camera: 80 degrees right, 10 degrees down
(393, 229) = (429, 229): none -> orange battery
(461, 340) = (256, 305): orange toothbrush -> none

---

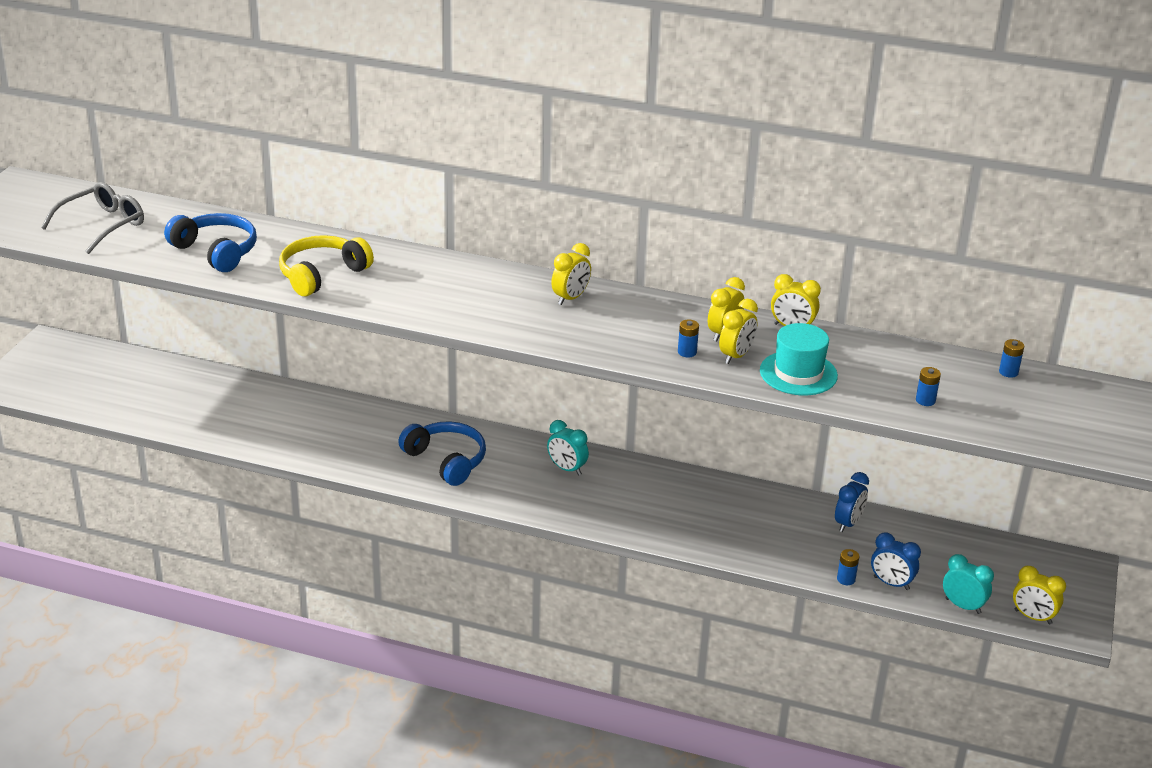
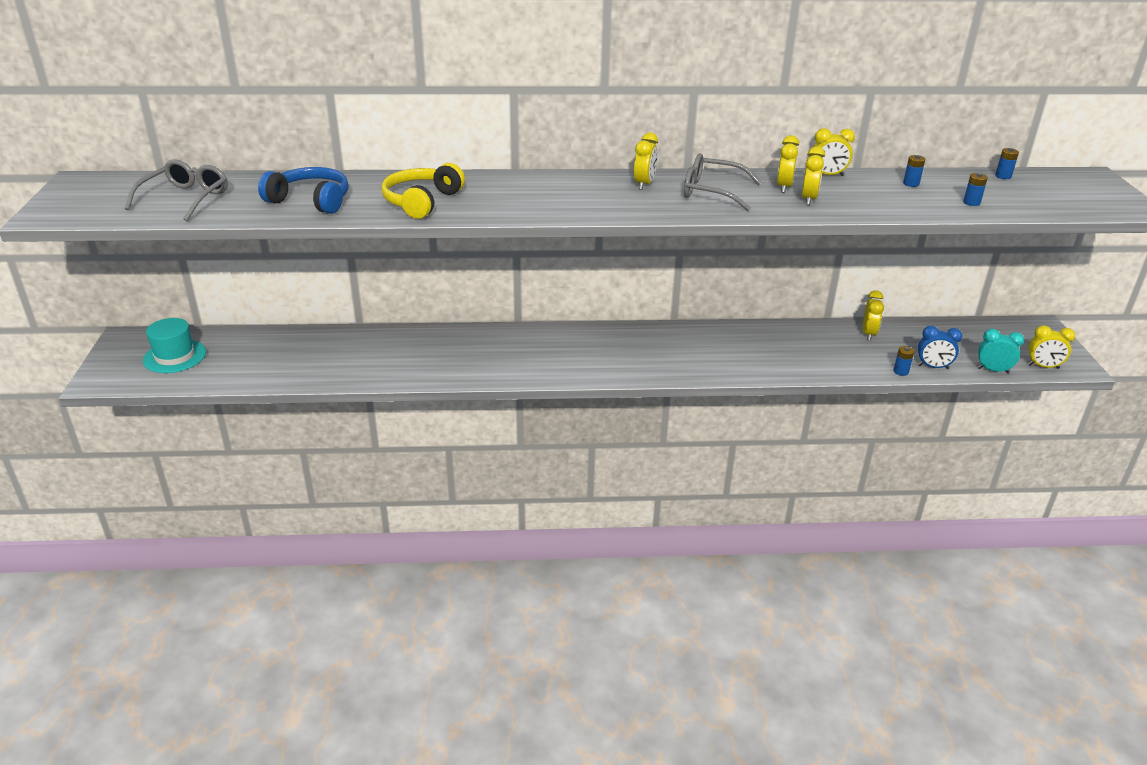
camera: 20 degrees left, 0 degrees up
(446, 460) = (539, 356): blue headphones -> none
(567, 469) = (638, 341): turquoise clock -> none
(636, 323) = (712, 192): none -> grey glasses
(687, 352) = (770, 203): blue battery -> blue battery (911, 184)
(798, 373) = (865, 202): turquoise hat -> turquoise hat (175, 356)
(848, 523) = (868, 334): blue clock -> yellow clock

Work required — Among the entries above, copy exactly only the lines starting with the one containing "(567, 469) = (638, 341): turquoise" and going through the one containing "(848, 523) = (868, 334): blue", both ends included.

Answer below —
(567, 469) = (638, 341): turquoise clock -> none
(636, 323) = (712, 192): none -> grey glasses
(687, 352) = (770, 203): blue battery -> blue battery (911, 184)
(798, 373) = (865, 202): turquoise hat -> turquoise hat (175, 356)
(848, 523) = (868, 334): blue clock -> yellow clock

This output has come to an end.